*** INPUT MATERIAL ***

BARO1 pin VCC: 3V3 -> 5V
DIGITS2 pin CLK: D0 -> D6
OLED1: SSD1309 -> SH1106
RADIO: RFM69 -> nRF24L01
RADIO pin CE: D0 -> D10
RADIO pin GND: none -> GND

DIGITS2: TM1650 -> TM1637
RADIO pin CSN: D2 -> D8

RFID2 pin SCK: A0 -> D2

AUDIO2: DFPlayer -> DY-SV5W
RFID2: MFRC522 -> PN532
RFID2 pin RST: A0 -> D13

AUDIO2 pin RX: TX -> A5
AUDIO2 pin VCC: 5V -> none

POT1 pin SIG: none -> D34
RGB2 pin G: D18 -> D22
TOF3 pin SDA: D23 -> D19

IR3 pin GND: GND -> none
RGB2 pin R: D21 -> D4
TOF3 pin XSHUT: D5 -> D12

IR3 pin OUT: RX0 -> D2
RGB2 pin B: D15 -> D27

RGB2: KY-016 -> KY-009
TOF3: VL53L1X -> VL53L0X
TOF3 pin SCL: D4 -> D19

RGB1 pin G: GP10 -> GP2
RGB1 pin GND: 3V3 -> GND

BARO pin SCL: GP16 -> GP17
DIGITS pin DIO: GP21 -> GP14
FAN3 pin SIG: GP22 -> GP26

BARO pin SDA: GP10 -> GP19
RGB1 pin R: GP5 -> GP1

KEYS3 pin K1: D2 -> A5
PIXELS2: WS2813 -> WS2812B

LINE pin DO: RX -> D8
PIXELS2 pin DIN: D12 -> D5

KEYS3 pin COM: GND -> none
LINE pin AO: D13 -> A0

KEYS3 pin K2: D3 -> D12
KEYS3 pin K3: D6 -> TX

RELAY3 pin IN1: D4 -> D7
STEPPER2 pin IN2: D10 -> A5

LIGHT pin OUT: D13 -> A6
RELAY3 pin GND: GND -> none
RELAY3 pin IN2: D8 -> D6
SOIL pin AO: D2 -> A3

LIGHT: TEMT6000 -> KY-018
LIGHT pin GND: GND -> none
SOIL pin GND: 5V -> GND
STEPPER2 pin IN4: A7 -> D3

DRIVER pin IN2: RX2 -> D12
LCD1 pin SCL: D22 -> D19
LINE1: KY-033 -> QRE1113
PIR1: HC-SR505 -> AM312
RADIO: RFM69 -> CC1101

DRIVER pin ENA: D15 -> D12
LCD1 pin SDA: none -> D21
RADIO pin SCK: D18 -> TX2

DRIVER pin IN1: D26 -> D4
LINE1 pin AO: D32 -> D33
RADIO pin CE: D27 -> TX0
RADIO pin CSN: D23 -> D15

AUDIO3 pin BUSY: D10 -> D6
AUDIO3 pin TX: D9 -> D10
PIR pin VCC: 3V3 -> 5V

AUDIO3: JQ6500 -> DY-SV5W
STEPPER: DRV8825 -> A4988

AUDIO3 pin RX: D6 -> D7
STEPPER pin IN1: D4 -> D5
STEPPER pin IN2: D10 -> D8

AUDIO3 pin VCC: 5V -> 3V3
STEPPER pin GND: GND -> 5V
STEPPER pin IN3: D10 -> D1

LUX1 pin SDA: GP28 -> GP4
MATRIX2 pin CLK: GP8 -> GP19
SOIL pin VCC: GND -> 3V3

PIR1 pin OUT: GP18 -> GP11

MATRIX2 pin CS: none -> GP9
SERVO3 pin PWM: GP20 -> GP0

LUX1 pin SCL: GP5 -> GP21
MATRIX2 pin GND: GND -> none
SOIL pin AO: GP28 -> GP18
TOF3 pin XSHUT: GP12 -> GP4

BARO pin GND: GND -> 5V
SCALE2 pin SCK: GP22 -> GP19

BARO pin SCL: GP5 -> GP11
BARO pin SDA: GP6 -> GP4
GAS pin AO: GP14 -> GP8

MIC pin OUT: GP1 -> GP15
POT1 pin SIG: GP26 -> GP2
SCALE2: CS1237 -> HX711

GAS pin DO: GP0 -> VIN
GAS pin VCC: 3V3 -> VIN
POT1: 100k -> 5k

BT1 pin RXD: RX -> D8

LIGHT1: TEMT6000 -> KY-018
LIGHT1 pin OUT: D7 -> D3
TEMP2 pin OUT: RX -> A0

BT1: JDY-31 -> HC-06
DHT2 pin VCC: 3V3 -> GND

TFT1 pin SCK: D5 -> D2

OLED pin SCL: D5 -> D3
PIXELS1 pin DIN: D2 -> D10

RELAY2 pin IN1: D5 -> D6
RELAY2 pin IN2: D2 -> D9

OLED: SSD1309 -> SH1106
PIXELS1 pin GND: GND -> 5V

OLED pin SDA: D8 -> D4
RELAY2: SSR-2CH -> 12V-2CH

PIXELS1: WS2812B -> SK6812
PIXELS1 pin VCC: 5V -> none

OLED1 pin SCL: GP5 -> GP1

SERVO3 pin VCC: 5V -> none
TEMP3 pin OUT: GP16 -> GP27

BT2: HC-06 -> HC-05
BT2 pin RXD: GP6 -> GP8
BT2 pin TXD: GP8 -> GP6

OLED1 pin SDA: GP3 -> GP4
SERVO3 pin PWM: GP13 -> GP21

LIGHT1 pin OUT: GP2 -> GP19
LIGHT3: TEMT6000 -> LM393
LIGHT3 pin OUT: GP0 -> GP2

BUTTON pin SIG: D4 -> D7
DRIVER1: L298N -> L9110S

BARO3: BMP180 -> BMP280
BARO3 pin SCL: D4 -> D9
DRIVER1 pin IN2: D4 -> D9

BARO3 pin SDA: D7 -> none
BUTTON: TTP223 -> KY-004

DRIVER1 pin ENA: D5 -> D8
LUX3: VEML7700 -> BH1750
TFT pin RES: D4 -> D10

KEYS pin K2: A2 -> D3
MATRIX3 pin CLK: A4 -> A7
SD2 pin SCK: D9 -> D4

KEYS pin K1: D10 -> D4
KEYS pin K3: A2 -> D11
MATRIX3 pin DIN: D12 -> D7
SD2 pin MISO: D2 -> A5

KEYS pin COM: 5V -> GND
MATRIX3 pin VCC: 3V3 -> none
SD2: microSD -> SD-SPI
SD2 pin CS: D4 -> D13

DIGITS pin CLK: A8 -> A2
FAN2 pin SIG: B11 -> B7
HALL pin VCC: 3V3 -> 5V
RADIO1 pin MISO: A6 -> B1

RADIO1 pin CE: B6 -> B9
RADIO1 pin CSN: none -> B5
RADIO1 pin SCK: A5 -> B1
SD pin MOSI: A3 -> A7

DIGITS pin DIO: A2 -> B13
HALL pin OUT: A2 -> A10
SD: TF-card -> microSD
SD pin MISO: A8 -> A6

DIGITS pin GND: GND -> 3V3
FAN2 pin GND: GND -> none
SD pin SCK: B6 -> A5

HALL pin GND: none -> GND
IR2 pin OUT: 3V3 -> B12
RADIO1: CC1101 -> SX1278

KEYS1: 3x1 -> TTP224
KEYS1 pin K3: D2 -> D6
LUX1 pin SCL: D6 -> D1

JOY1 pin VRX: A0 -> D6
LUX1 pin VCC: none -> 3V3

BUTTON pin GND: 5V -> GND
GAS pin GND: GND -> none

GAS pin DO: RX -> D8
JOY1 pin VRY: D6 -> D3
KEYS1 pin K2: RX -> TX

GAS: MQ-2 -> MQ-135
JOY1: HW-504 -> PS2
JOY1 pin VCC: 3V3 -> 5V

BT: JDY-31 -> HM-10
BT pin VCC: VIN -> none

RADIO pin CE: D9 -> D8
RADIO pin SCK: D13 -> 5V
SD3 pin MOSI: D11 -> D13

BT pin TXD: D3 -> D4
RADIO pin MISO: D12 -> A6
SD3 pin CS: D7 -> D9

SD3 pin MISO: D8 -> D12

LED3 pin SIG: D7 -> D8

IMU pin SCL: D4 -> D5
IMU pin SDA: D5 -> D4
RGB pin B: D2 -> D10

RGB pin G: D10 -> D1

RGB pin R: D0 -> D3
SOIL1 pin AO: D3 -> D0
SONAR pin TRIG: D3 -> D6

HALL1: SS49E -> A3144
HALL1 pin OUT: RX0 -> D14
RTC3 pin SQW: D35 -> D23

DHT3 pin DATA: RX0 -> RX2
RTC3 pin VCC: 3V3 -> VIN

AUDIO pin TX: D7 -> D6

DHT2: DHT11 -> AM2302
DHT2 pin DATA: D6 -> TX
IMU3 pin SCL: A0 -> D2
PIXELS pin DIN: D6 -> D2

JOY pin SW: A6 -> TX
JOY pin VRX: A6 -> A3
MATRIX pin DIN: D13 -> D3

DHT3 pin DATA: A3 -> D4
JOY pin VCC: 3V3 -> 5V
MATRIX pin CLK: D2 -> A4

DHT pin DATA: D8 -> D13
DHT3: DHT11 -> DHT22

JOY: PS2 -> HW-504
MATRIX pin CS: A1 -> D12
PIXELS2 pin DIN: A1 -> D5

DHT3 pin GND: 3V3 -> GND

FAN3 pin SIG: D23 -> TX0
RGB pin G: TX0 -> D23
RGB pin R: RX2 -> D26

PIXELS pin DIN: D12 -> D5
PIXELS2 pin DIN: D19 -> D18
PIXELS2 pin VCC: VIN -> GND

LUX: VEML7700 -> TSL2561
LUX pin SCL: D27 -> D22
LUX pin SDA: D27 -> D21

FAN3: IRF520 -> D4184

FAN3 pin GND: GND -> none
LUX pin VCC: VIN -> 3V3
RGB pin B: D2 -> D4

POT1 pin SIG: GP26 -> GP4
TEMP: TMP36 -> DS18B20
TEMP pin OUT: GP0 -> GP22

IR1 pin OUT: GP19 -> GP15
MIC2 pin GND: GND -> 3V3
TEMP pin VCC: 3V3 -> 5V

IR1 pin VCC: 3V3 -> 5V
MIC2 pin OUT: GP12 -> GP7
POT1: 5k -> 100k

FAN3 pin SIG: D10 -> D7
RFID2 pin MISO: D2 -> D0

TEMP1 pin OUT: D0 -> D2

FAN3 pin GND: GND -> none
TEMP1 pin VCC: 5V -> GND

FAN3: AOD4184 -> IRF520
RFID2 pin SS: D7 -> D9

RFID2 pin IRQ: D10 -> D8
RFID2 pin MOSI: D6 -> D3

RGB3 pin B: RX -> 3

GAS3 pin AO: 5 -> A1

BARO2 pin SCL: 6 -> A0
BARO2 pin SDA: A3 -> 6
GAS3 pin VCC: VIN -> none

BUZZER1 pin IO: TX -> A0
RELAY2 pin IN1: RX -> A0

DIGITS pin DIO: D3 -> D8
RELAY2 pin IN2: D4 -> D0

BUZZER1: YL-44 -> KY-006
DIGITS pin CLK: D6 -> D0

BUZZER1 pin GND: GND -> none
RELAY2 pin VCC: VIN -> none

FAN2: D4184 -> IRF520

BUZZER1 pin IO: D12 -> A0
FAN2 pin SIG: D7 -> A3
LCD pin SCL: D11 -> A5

*** End of INPUT MATERIAL ***

### WHAT YOU NEED TO DO
Above are some lines. Repeat exactly, and only, those from the line that has "TOF3: VL53L1X -> VL53L0X" through the line that has "RADIO pin CE: D27 -> TX0".

### OUTPUT FOR THIS TASK
TOF3: VL53L1X -> VL53L0X
TOF3 pin SCL: D4 -> D19

RGB1 pin G: GP10 -> GP2
RGB1 pin GND: 3V3 -> GND

BARO pin SCL: GP16 -> GP17
DIGITS pin DIO: GP21 -> GP14
FAN3 pin SIG: GP22 -> GP26

BARO pin SDA: GP10 -> GP19
RGB1 pin R: GP5 -> GP1

KEYS3 pin K1: D2 -> A5
PIXELS2: WS2813 -> WS2812B

LINE pin DO: RX -> D8
PIXELS2 pin DIN: D12 -> D5

KEYS3 pin COM: GND -> none
LINE pin AO: D13 -> A0

KEYS3 pin K2: D3 -> D12
KEYS3 pin K3: D6 -> TX

RELAY3 pin IN1: D4 -> D7
STEPPER2 pin IN2: D10 -> A5

LIGHT pin OUT: D13 -> A6
RELAY3 pin GND: GND -> none
RELAY3 pin IN2: D8 -> D6
SOIL pin AO: D2 -> A3

LIGHT: TEMT6000 -> KY-018
LIGHT pin GND: GND -> none
SOIL pin GND: 5V -> GND
STEPPER2 pin IN4: A7 -> D3

DRIVER pin IN2: RX2 -> D12
LCD1 pin SCL: D22 -> D19
LINE1: KY-033 -> QRE1113
PIR1: HC-SR505 -> AM312
RADIO: RFM69 -> CC1101

DRIVER pin ENA: D15 -> D12
LCD1 pin SDA: none -> D21
RADIO pin SCK: D18 -> TX2

DRIVER pin IN1: D26 -> D4
LINE1 pin AO: D32 -> D33
RADIO pin CE: D27 -> TX0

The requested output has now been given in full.